Content starts

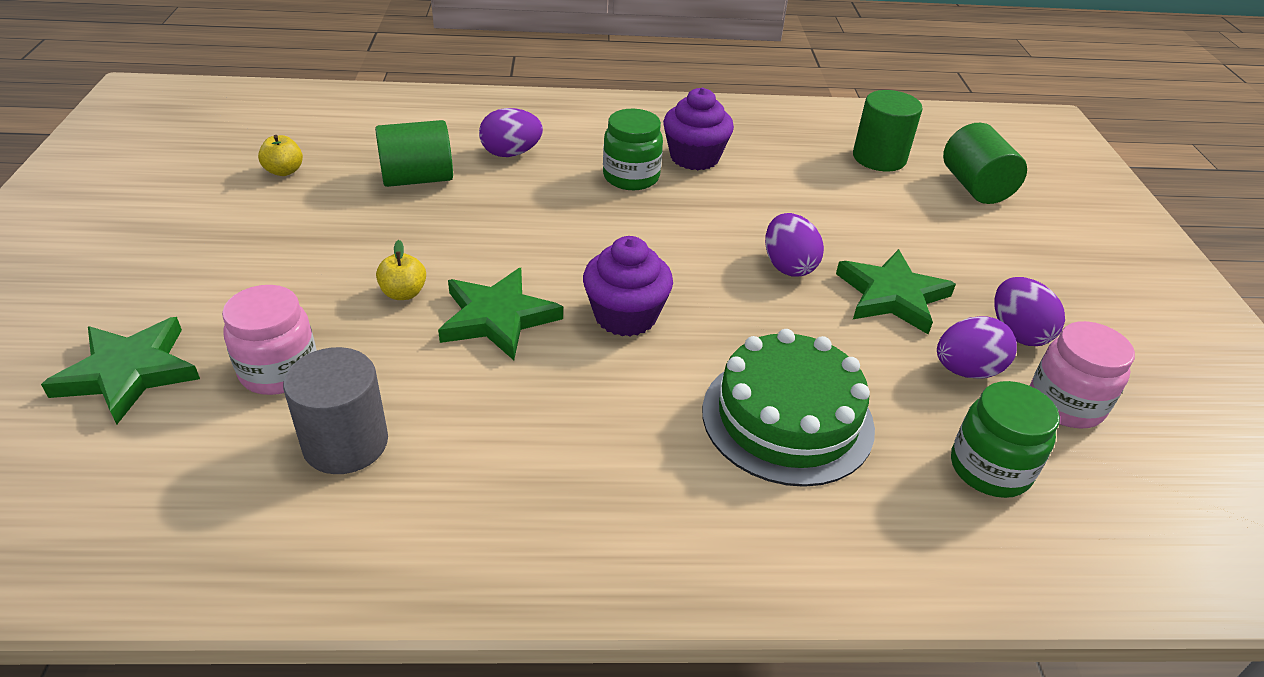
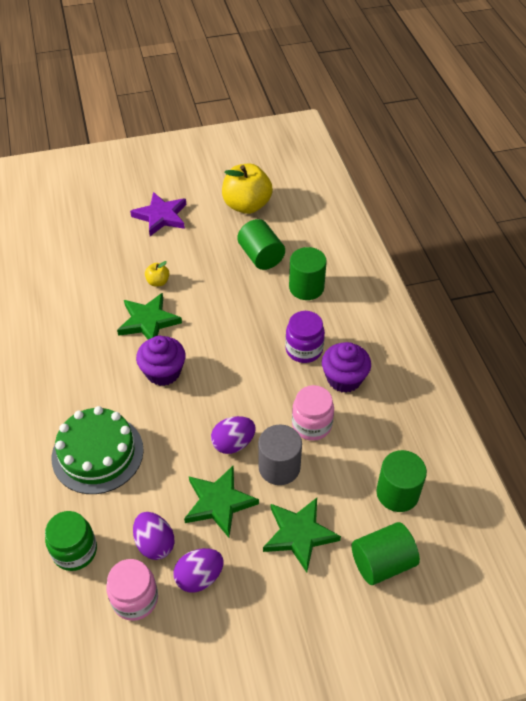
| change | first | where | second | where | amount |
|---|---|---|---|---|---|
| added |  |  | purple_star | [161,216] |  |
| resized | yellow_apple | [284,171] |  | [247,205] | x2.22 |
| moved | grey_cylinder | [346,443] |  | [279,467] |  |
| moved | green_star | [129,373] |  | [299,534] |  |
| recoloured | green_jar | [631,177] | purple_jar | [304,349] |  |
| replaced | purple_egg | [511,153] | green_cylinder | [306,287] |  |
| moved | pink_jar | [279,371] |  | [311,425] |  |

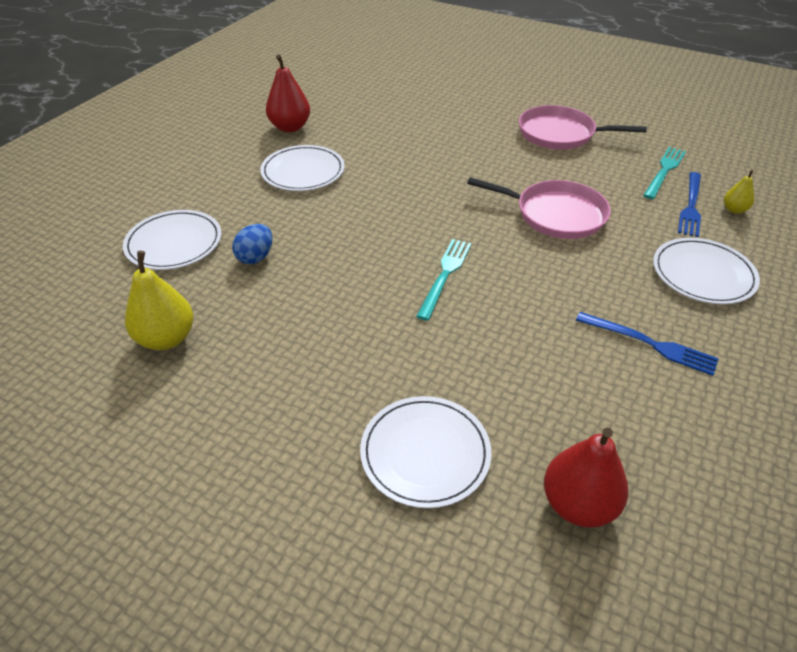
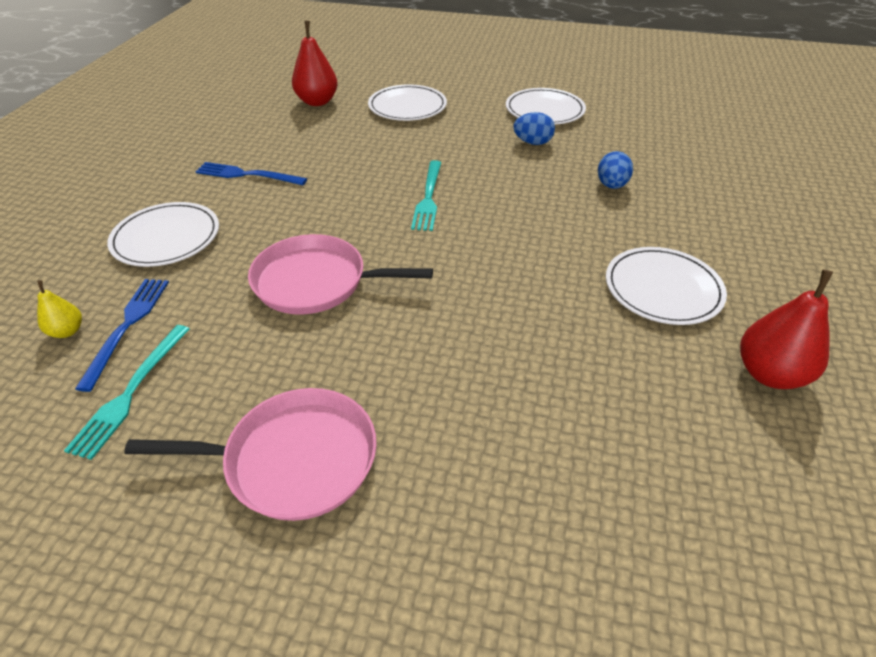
| change | first | where | second | where | amount |
|---|---|---|---|---|---|
| moved | white_plate | [174,243] |  | [544,110] |  |
| added |  |  | blue_egg | [532,143] |  |
| removed | yellow_pear | [166,338] |  |  |  |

Content ends

# EXERCISE DETAILS
Pictures aside, write out verbatim every line from the first line of the material through the line holding "moved | green_star".

# PROBLEM SOLUTION
| change | first | where | second | where | amount |
|---|---|---|---|---|---|
| added |  |  | purple_star | [161,216] |  |
| resized | yellow_apple | [284,171] |  | [247,205] | x2.22 |
| moved | grey_cylinder | [346,443] |  | [279,467] |  |
| moved | green_star | [129,373] |  | [299,534] |  |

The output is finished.